■ Exercise prompt:
Each line from the one containing "spryskiwacz/niebieski <205 223" through the end of the data must be retyped exactly, and no other line.

-- Materials provided follows --

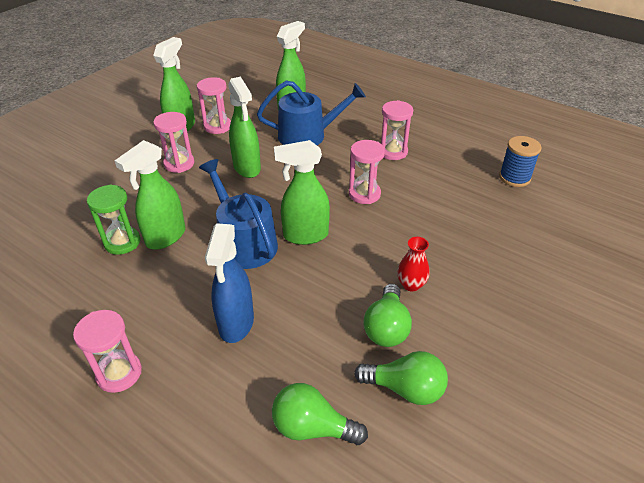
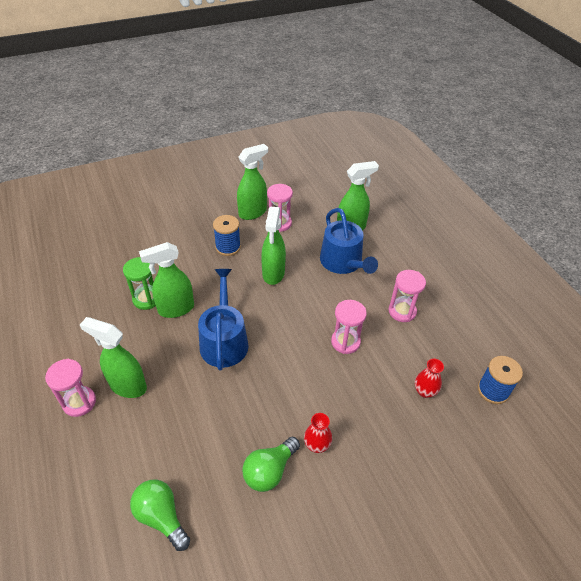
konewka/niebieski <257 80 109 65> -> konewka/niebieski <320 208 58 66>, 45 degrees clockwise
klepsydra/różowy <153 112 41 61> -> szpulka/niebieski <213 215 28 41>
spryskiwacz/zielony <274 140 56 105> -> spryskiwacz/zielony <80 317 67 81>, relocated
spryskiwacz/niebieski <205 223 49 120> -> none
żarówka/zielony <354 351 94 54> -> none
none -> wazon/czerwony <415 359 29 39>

-- Materials provided concluded --

■ Response box:
spryskiwacz/niebieski <205 223 49 120> -> none
żarówka/zielony <354 351 94 54> -> none
none -> wazon/czerwony <415 359 29 39>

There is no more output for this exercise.